> [GOAL OF THE EXERCISE]
Give the data again exactly as written, without any of its pictures.

[[ SUPPLIED DATA open ]]

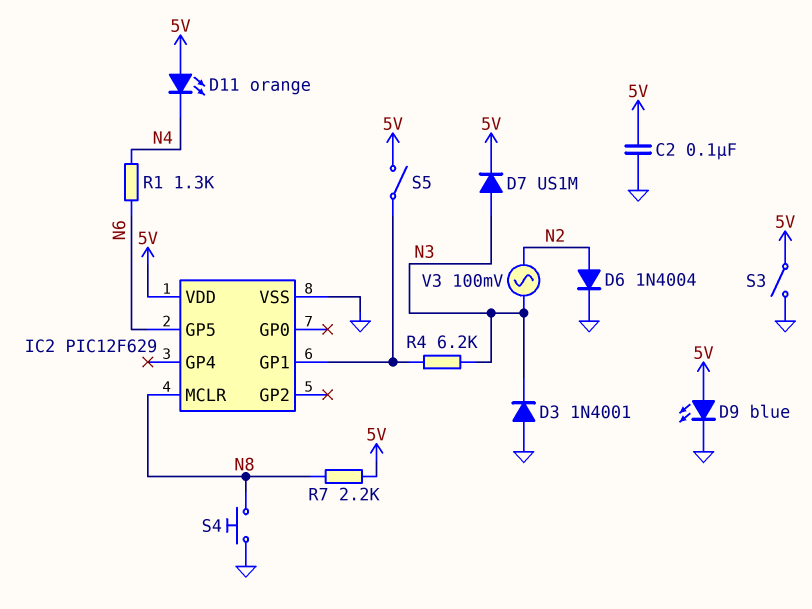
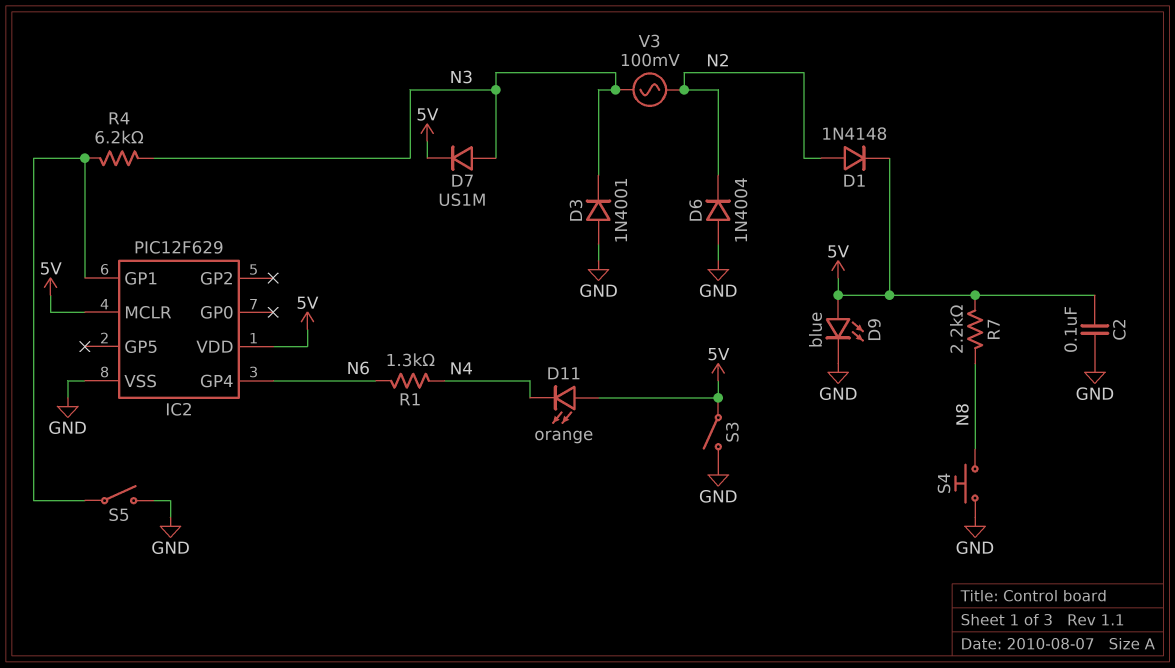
D1: none -> diode 1N4148 (A N2, K 5V)
D6: diode 1N4004 (A N2, K GND) -> diode 1N4004 (A GND, K N2)
IC2 pin GP4: none -> N6
IC2 pin GP5: N6 -> none
IC2 pin MCLR: N8 -> 5V
S5: switch (5V, IC2/GP1) -> switch (GND, IC2/GP1)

[[ SUPPLIED DATA closed ]]

> [RESPONSE BELOW]
D1: none -> diode 1N4148 (A N2, K 5V)
D6: diode 1N4004 (A N2, K GND) -> diode 1N4004 (A GND, K N2)
IC2 pin GP4: none -> N6
IC2 pin GP5: N6 -> none
IC2 pin MCLR: N8 -> 5V
S5: switch (5V, IC2/GP1) -> switch (GND, IC2/GP1)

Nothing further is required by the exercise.